Written problem:
Output the lines below as a Markdown table with the columns Row and Line, starting at the line containing "incessant (510, 1052)" and ending at the line containing "rasp (740, 100)". Leave out blank lines.

--

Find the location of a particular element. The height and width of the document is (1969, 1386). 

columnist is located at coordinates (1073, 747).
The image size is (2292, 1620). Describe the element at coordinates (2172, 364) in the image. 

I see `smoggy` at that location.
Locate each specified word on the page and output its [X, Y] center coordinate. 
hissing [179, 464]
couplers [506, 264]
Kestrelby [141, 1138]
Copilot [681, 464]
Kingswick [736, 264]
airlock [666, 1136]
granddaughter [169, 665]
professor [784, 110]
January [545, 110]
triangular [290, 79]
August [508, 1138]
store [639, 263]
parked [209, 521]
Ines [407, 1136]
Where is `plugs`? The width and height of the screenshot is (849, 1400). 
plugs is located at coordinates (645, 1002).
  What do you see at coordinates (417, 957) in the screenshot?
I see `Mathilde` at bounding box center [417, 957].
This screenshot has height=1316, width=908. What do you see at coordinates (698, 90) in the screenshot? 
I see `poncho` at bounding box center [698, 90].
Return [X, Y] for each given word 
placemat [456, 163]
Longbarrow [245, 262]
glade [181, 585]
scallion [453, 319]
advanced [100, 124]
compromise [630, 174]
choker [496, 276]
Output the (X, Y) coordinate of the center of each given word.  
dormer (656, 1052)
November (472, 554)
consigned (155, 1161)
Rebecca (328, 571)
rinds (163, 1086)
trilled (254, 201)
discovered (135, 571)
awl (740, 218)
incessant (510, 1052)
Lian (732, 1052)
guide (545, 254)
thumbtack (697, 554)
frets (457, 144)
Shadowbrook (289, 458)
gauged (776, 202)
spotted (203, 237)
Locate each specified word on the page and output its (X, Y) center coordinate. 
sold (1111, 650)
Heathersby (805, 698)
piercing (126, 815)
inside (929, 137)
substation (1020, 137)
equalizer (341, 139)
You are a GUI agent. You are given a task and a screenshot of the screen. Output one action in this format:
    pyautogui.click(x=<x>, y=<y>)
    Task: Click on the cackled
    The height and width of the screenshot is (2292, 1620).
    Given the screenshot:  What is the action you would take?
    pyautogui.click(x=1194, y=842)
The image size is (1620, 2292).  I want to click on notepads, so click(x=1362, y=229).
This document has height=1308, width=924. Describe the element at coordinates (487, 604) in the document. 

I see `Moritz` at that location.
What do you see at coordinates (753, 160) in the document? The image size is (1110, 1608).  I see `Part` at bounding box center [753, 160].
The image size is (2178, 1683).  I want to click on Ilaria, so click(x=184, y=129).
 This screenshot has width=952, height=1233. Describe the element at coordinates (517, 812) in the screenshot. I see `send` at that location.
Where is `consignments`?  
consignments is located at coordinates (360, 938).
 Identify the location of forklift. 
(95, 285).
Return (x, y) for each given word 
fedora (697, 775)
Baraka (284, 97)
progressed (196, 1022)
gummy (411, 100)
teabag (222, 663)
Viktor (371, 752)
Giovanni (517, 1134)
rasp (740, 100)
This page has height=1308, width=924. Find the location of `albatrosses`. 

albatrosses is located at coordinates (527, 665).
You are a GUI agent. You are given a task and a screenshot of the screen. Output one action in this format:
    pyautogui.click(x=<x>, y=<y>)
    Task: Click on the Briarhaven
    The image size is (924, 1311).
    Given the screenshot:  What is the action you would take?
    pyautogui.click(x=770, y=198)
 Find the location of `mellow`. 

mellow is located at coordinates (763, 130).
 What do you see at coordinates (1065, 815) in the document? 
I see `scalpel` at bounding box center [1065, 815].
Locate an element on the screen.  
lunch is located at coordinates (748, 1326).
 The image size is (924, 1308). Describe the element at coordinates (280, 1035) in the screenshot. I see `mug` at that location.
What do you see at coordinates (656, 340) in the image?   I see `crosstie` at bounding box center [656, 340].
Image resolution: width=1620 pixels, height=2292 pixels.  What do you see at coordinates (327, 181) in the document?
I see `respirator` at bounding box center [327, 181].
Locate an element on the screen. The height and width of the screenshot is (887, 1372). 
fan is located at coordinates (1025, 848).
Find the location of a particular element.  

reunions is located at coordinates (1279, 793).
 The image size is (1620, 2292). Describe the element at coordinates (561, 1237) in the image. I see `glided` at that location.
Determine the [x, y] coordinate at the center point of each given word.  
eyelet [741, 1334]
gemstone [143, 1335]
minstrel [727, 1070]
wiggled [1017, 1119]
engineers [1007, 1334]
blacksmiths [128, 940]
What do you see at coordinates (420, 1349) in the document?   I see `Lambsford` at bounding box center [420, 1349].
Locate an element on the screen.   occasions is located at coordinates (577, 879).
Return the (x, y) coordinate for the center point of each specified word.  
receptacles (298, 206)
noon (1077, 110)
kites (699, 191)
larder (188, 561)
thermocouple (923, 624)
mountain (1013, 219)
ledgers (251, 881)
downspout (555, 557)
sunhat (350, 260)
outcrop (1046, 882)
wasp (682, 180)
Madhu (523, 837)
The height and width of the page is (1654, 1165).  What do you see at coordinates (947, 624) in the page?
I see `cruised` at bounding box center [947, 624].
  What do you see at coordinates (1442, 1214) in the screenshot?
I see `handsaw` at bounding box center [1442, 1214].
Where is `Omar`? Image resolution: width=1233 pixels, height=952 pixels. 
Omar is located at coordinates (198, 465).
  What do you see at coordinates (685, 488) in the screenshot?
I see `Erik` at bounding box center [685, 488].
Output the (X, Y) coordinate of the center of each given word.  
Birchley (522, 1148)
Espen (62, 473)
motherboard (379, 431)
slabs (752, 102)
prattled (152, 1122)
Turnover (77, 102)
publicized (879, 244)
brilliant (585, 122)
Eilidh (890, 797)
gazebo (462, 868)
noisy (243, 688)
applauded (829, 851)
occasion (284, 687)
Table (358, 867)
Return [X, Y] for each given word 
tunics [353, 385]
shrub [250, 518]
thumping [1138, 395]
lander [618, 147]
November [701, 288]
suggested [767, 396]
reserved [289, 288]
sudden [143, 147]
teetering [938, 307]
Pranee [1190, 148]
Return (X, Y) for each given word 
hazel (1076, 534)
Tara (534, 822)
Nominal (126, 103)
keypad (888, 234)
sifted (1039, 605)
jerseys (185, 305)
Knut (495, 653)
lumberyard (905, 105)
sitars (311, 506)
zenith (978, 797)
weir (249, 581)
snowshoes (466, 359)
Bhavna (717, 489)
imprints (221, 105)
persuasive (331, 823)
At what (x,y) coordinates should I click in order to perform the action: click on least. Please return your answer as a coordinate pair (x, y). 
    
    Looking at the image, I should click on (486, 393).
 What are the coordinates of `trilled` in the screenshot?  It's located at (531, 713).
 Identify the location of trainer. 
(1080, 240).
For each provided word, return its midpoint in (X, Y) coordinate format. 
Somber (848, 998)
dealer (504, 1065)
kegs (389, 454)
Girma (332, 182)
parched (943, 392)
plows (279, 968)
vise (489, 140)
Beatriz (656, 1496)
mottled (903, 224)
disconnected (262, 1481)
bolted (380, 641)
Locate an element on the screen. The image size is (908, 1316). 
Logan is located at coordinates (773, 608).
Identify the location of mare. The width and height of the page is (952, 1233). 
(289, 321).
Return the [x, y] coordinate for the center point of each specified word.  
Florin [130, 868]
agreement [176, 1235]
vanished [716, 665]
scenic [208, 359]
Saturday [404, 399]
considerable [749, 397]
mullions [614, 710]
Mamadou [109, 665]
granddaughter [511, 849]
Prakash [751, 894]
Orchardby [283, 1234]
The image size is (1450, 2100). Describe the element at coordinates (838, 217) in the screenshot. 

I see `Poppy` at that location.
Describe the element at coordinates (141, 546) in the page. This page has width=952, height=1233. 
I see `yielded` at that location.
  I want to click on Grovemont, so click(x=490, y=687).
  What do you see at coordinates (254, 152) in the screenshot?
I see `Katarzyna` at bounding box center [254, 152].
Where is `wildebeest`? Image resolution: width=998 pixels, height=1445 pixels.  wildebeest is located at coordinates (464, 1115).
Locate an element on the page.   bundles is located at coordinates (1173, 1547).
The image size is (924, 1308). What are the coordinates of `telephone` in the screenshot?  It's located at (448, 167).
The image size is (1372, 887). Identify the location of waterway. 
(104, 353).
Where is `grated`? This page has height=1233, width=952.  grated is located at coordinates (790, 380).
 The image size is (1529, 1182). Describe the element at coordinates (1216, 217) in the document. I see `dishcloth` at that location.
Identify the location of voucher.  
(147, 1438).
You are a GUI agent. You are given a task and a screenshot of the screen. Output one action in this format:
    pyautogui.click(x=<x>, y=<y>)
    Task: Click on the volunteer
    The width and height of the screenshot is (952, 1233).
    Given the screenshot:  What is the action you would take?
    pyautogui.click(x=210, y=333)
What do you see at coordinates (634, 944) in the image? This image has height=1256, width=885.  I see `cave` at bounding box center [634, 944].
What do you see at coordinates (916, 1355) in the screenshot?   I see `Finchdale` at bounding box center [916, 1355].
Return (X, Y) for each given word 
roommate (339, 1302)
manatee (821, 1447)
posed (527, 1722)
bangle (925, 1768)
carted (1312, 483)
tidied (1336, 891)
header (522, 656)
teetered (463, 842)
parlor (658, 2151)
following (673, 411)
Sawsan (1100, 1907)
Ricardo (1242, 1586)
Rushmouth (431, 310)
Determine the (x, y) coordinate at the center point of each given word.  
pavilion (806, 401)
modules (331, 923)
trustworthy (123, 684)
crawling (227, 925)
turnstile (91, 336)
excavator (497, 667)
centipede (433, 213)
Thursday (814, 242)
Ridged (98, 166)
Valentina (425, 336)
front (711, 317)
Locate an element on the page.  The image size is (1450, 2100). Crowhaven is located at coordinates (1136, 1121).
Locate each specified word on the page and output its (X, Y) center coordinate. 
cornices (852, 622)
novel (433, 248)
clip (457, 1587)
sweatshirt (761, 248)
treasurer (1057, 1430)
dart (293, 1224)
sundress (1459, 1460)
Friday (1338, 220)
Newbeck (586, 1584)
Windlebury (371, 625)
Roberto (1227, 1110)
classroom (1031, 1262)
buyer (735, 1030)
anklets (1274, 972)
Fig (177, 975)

--

Problem solution:
| Row | Line |
|---|---|
| 1 | incessant (510, 1052) |
| 2 | Lian (732, 1052) |
| 3 | guide (545, 254) |
| 4 | thumbtack (697, 554) |
| 5 | frets (457, 144) |
| 6 | Shadowbrook (289, 458) |
| 7 | gauged (776, 202) |
| 8 | spotted (203, 237) |
| 9 | Locate each specified word on the page and output its (X, Y) center coordinate.  |
| 10 | sold (1111, 650) |
| 11 | Heathersby (805, 698) |
| 12 | piercing (126, 815) |
| 13 | inside (929, 137) |
| 14 | substation (1020, 137) |
| 15 | equalizer (341, 139) |
| 16 | You are a GUI agent. You are given a task and a screenshot of the screen. Output one action in this format: |
| 17 |     pyautogui.click(x=<x>, y=<y>) |
| 18 |     Task: Click on the cackled |
| 19 |     The height and width of the screenshot is (2292, 1620). |
| 20 |     Given the screenshot:  What is the action you would take? |
| 21 |     pyautogui.click(x=1194, y=842) |
| 22 | The image size is (1620, 2292).  I want to click on notepads, so click(x=1362, y=229). |
| 23 | This document has height=1308, width=924. Describe the element at coordinates (487, 604) in the document.  |
| 24 | I see `Moritz` at that location. |
| 25 | What do you see at coordinates (753, 160) in the document? The image size is (1110, 1608).  I see `Part` at bounding box center [753, 160]. |
| 26 | The image size is (2178, 1683).  I want to click on Ilaria, so click(x=184, y=129). |
| 27 |  This screenshot has width=952, height=1233. Describe the element at coordinates (517, 812) in the screenshot. I see `send` at that location. |
| 28 | Where is `consignments`?   |
| 29 | consignments is located at coordinates (360, 938). |
| 30 |  Identify the location of forklift.  |
| 31 | (95, 285). |
| 32 | Return (x, y) for each given word  |
| 33 | fedora (697, 775) |
| 34 | Baraka (284, 97) |
| 35 | progressed (196, 1022) |
| 36 | gummy (411, 100) |
| 37 | teabag (222, 663) |
| 38 | Viktor (371, 752) |
| 39 | Giovanni (517, 1134) |
| 40 | rasp (740, 100) |